PROBLEM DESCRIPTION |
Every record below is to be retyped exactly, with any pictures left out.

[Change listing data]
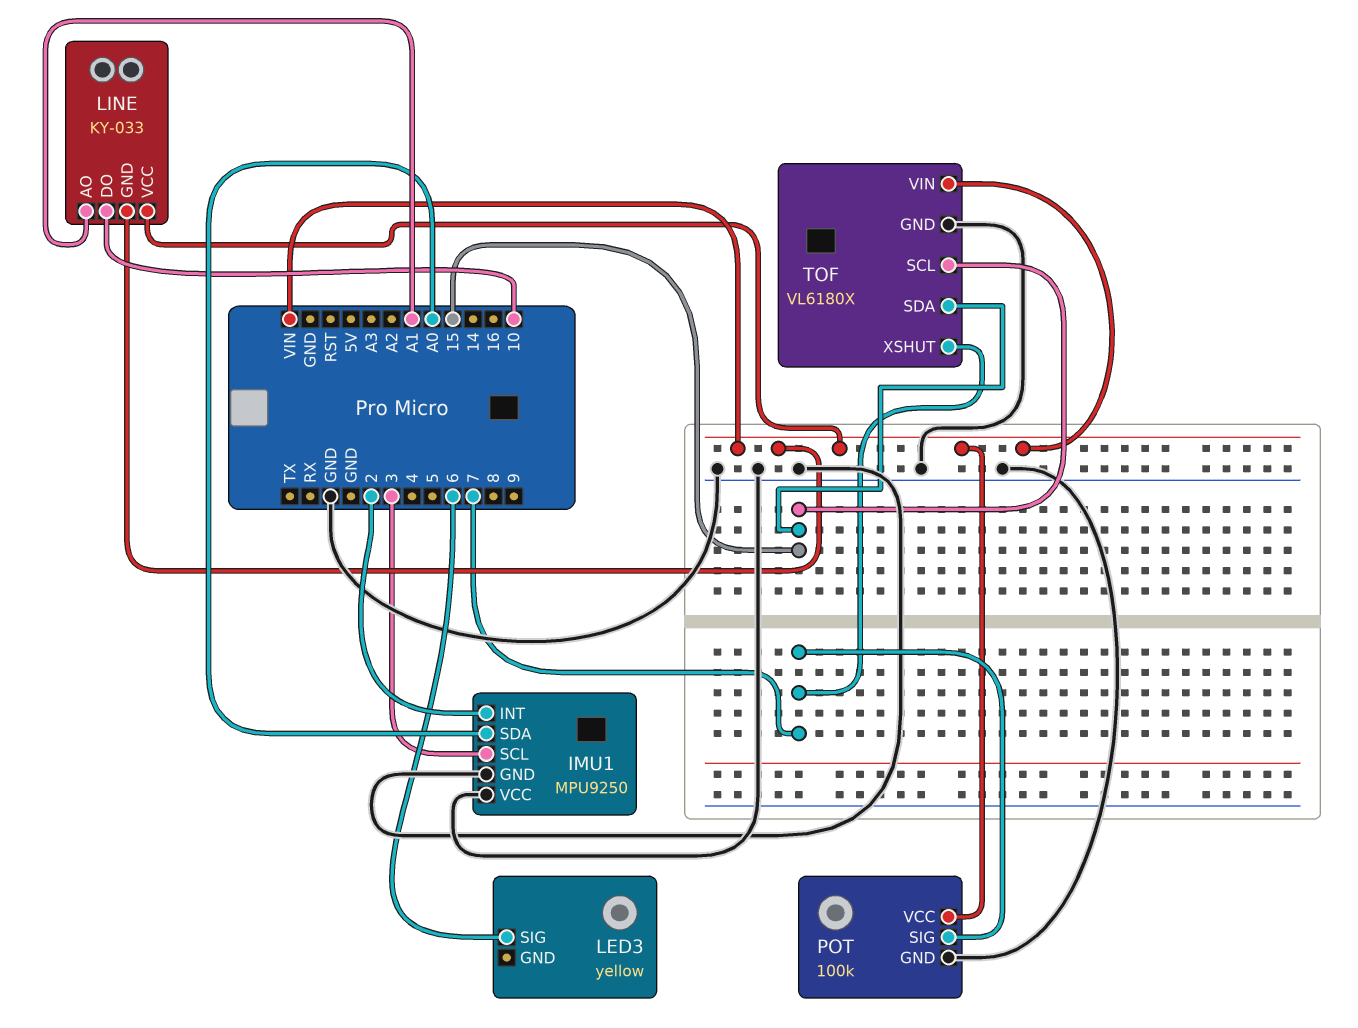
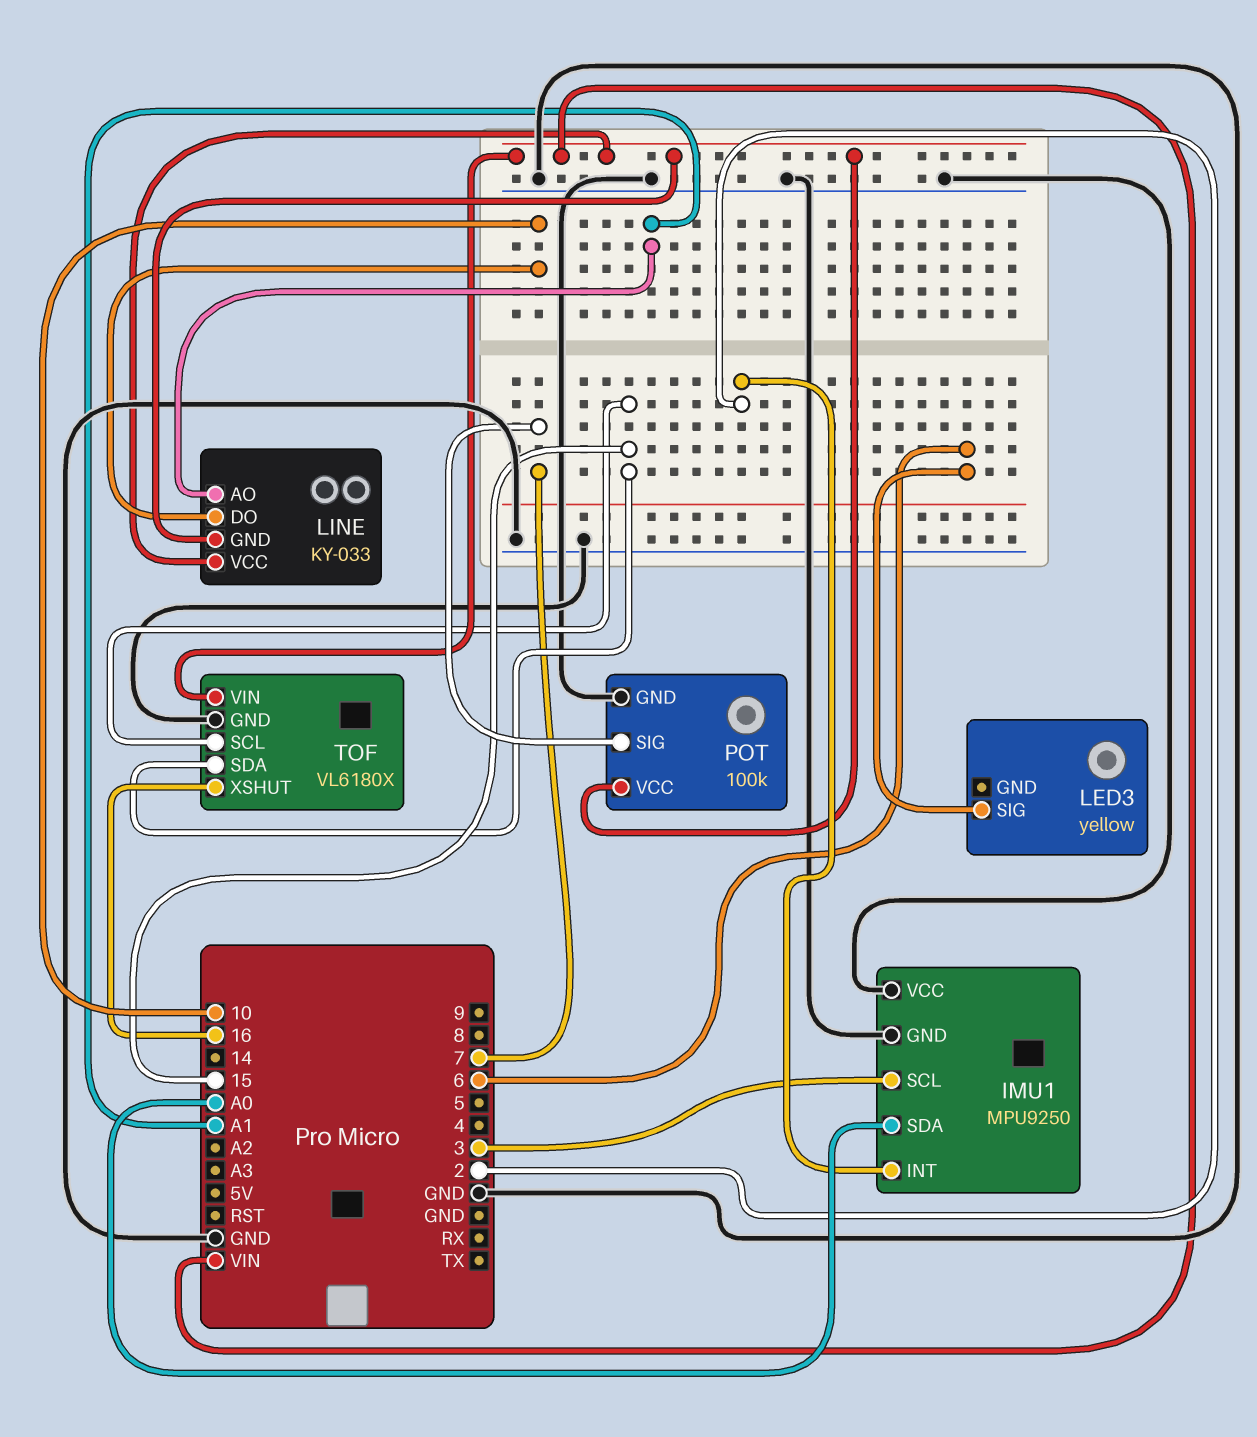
TOF pin XSHUT: 7 -> 16

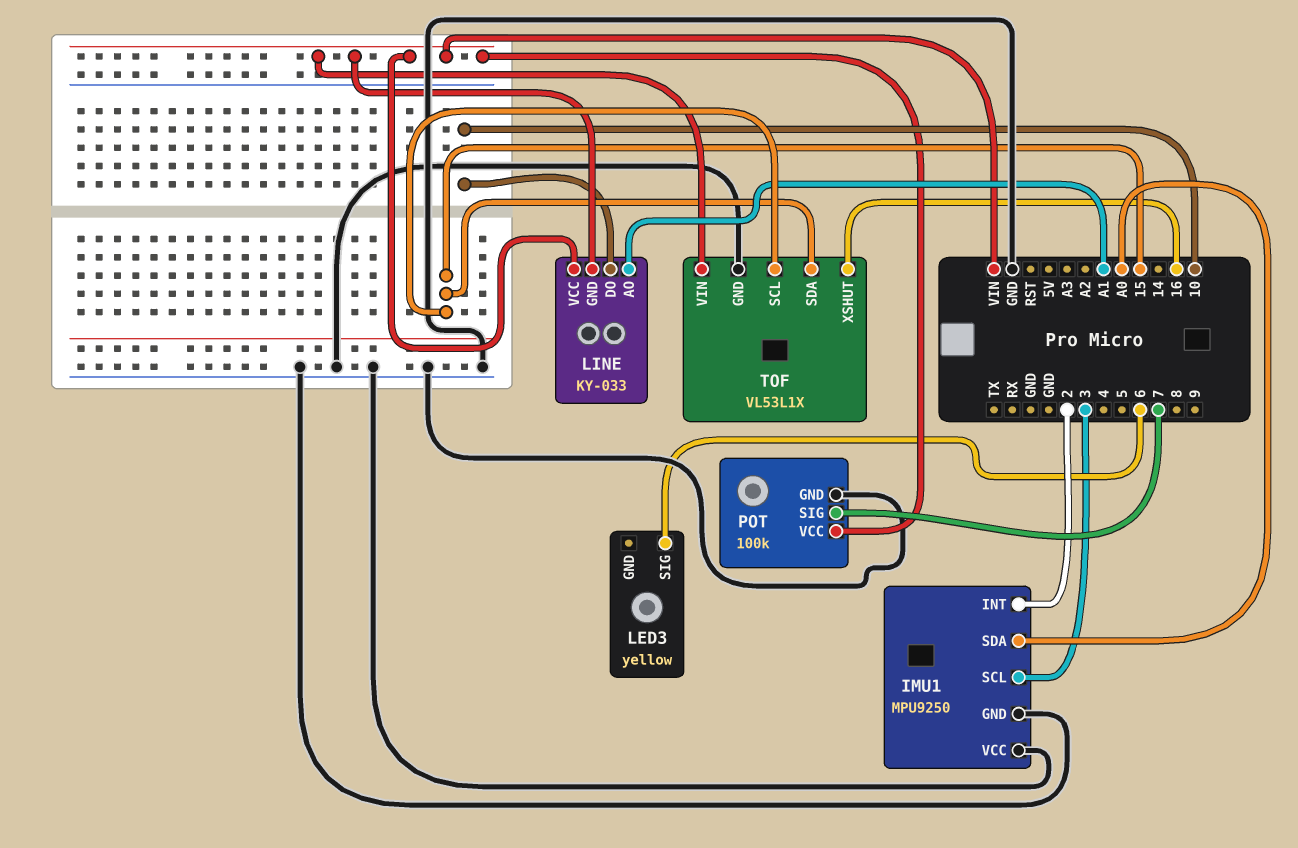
TOF: VL6180X -> VL53L1X

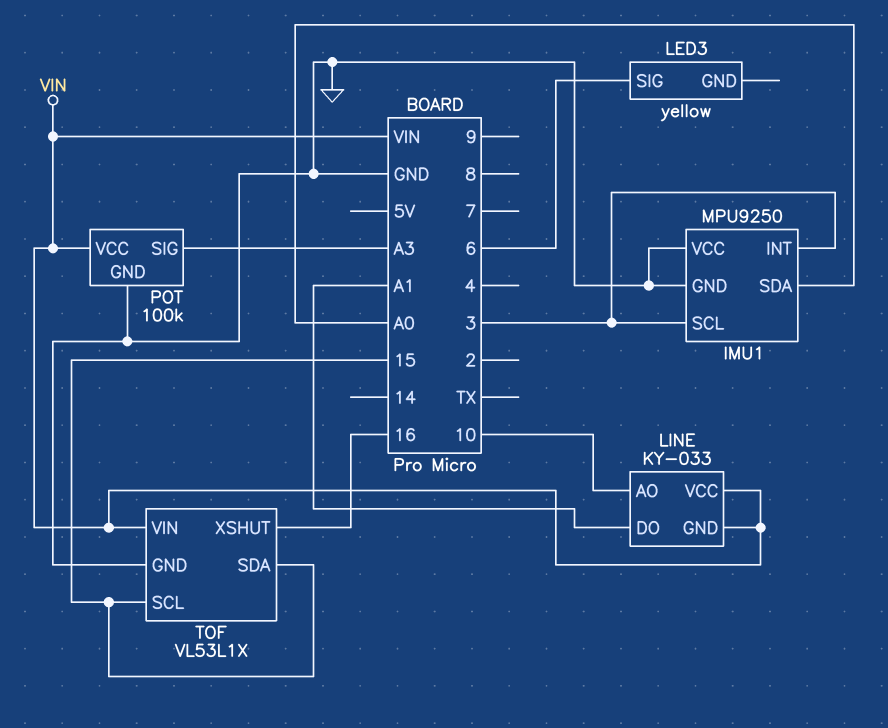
IMU1 pin INT: 2 -> 3
LINE pin AO: A1 -> 10
LINE pin DO: 10 -> A1
POT pin SIG: 7 -> A3

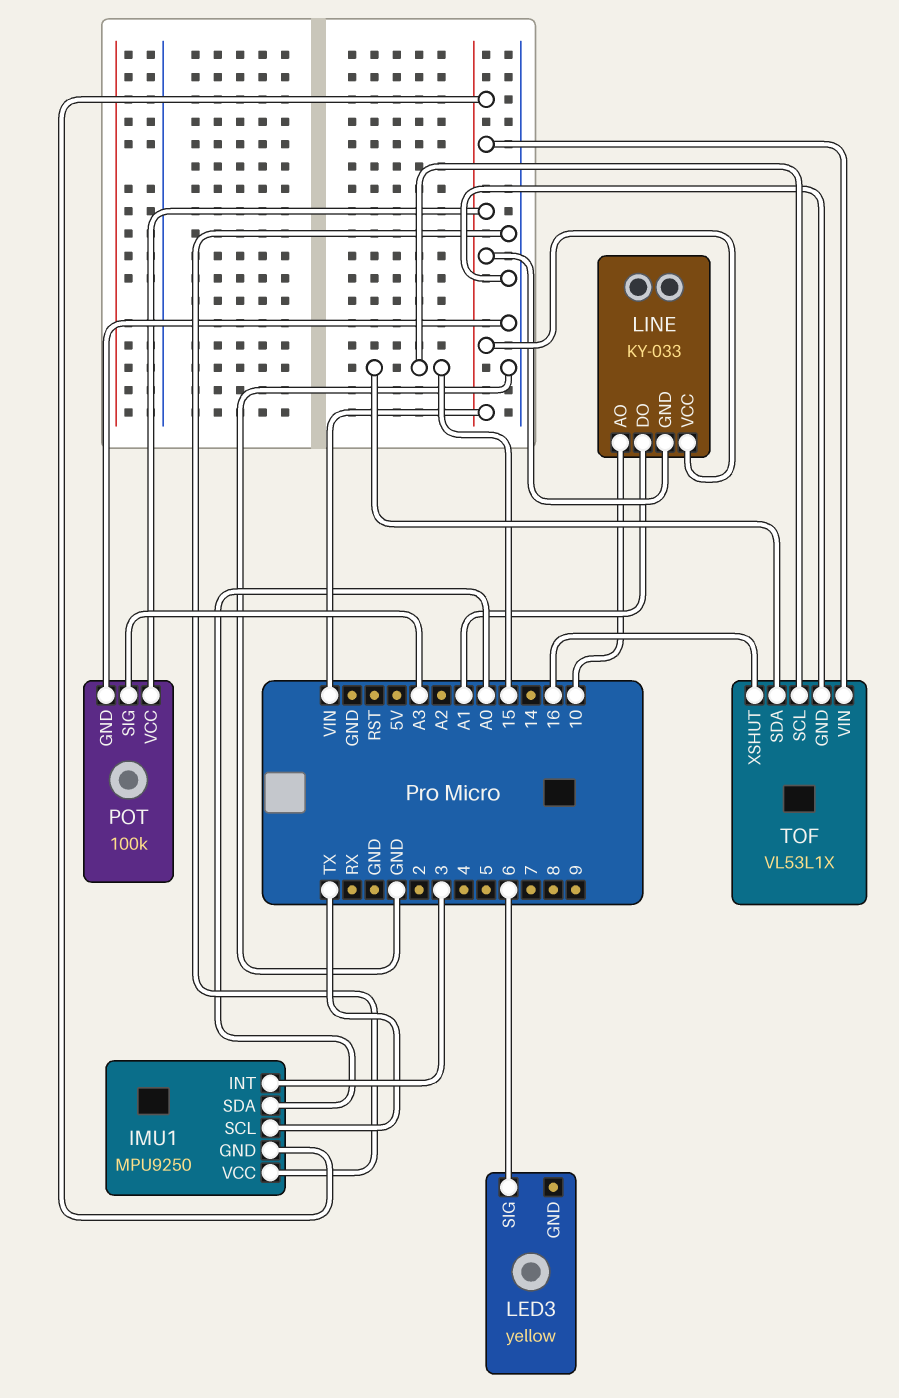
IMU1 pin GND: GND -> VIN
IMU1 pin SCL: 3 -> TX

RESULT OF THE EXERCISE |
TOF pin XSHUT: 7 -> 16

TOF: VL6180X -> VL53L1X

IMU1 pin INT: 2 -> 3
LINE pin AO: A1 -> 10
LINE pin DO: 10 -> A1
POT pin SIG: 7 -> A3

IMU1 pin GND: GND -> VIN
IMU1 pin SCL: 3 -> TX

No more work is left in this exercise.